Stored items from a collection:
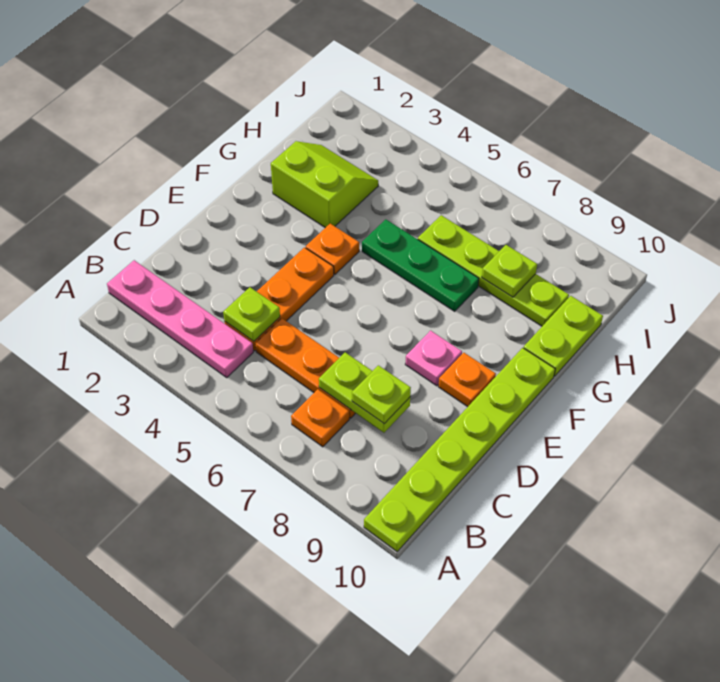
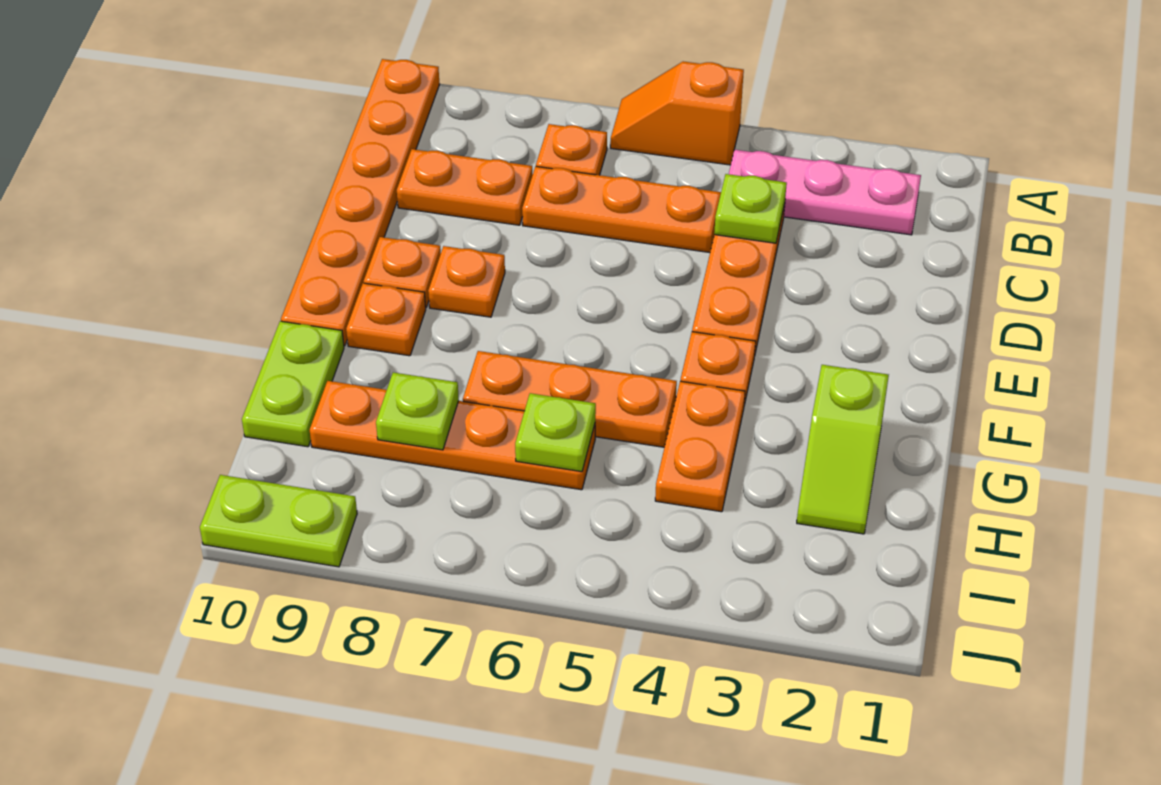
none -> orange 1x2 slope [610,61,744,165]
lime 1x6 plate [364,348,555,552] -> orange 1x6 plate [281,59,440,346]
pink 1x4 plate [107,260,253,377] -> pink 1x3 plate [729,150,921,235]
lime 1x2 plate [319,352,410,433] -> lime 1x2 plate moved to [200,475,357,567]
none -> orange 1x2 plate [397,149,533,225]
lime 1x1 plate [352,365,411,424] -> lime 1x1 plate moved to [515,393,596,472]
pink 1x1 plate [405,331,462,386] -> orange 1x1 plate [428,246,505,317]
none -> orange 1x1 plate [346,283,426,356]
lime 2x2 slope [271,141,378,228] -> lime 1x2 slope [797,365,889,534]
none -> orange 1x2 plate [655,381,745,512]
green 1x3 plate [362,219,479,311] -> orange 1x3 plate [463,351,677,447]
lime 1x4 plate [418,215,569,326] -> orange 1x4 plate [310,381,595,490]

What this task involves:
Every line in the records above that contains the word "pink" is to be copied out.

The answer:
pink 1x4 plate [107,260,253,377] -> pink 1x3 plate [729,150,921,235]
pink 1x1 plate [405,331,462,386] -> orange 1x1 plate [428,246,505,317]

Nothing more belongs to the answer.